▸ **EXERCISE**:
Find the word "cone" in the data. Return every line where it appears.

====

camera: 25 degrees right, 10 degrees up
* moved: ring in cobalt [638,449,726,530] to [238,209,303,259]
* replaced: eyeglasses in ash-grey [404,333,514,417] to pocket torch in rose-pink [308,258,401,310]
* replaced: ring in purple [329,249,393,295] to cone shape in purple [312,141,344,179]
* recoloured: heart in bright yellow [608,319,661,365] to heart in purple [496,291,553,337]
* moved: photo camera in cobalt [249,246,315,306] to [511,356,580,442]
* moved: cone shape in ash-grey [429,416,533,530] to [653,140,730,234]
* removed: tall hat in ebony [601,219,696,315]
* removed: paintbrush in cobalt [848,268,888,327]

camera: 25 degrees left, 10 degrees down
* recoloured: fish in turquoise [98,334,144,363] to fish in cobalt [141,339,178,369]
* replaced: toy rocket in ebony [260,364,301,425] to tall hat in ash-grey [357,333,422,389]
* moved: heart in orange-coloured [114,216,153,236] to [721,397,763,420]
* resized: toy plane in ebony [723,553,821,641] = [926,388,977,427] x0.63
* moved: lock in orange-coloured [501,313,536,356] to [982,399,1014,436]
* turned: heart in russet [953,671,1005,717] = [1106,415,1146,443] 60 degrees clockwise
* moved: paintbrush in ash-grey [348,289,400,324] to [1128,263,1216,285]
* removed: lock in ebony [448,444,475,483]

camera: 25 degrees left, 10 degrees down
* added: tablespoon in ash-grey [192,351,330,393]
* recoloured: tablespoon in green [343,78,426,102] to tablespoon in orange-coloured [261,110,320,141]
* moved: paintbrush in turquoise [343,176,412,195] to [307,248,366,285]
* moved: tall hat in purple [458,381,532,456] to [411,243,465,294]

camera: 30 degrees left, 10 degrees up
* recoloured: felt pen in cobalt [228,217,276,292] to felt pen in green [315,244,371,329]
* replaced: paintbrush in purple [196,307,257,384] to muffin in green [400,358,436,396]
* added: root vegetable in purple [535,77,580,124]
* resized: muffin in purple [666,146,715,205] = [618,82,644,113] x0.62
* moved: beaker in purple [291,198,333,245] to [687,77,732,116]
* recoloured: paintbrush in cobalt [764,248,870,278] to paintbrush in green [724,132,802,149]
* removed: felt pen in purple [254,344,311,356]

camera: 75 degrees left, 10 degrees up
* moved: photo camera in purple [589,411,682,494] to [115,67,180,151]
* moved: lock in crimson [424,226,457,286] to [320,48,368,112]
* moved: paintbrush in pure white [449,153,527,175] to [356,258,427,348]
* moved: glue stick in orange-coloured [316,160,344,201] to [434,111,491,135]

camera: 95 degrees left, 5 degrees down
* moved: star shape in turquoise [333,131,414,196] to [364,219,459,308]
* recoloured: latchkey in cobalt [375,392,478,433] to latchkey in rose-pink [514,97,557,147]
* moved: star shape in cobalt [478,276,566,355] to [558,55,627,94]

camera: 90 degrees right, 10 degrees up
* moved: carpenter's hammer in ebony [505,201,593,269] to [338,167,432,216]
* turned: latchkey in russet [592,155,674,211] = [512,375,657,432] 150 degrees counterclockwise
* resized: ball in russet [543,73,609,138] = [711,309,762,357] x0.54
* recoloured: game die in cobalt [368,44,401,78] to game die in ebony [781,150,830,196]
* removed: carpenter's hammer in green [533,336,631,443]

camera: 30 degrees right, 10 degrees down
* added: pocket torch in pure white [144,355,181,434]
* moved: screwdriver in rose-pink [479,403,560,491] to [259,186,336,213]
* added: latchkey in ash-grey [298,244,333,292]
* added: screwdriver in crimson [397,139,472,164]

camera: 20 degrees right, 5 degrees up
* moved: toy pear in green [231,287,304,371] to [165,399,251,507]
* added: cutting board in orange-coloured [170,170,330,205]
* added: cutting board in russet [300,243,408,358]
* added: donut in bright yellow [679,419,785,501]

====

▸ **EXERCISE OUTPUT**:
* replaced: ring in purple [329,249,393,295] to cone shape in purple [312,141,344,179]
* moved: cone shape in ash-grey [429,416,533,530] to [653,140,730,234]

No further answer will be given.